- _WHAT NEEDS TO BE DONE_: Only the pictures are to be dropped, and the rest of the data should be copied exactly.

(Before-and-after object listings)
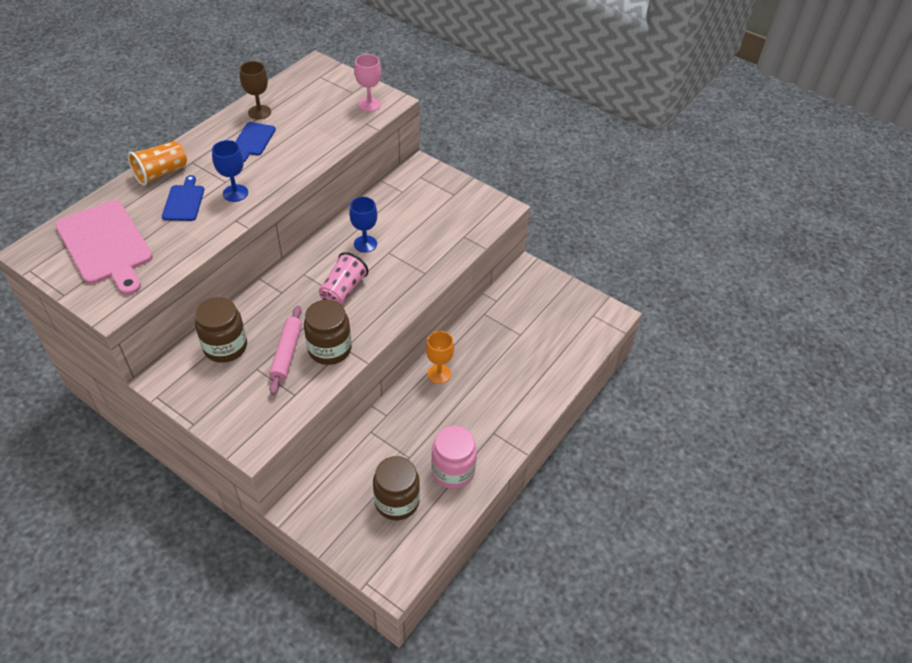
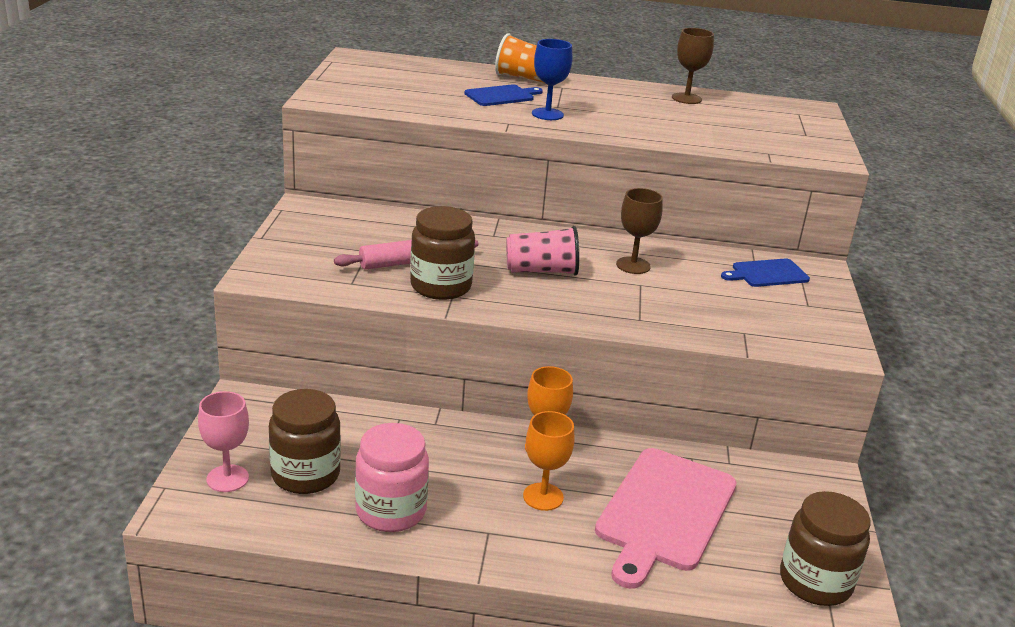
camera: 60 degrees right, 20 degrees down
(105, 245) = (398, 79): pink cutting board -> pink cutting board (664, 512)
(225, 347) = (381, 226): brown jar -> brown jar (815, 582)
(253, 140) = (638, 105): blue cutting board -> blue cutting board (767, 273)
(365, 244) = (633, 265): blue goblet -> brown goblet
(369, 104) = (803, 147): pink goblet -> pink goblet (227, 478)
(479, 395) = (543, 497): none -> orange goblet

- _OUTPUT OF THE EXERCISE_:
camera: 60 degrees right, 20 degrees down
(105, 245) = (398, 79): pink cutting board -> pink cutting board (664, 512)
(225, 347) = (381, 226): brown jar -> brown jar (815, 582)
(253, 140) = (638, 105): blue cutting board -> blue cutting board (767, 273)
(365, 244) = (633, 265): blue goblet -> brown goblet
(369, 104) = (803, 147): pink goblet -> pink goblet (227, 478)
(479, 395) = (543, 497): none -> orange goblet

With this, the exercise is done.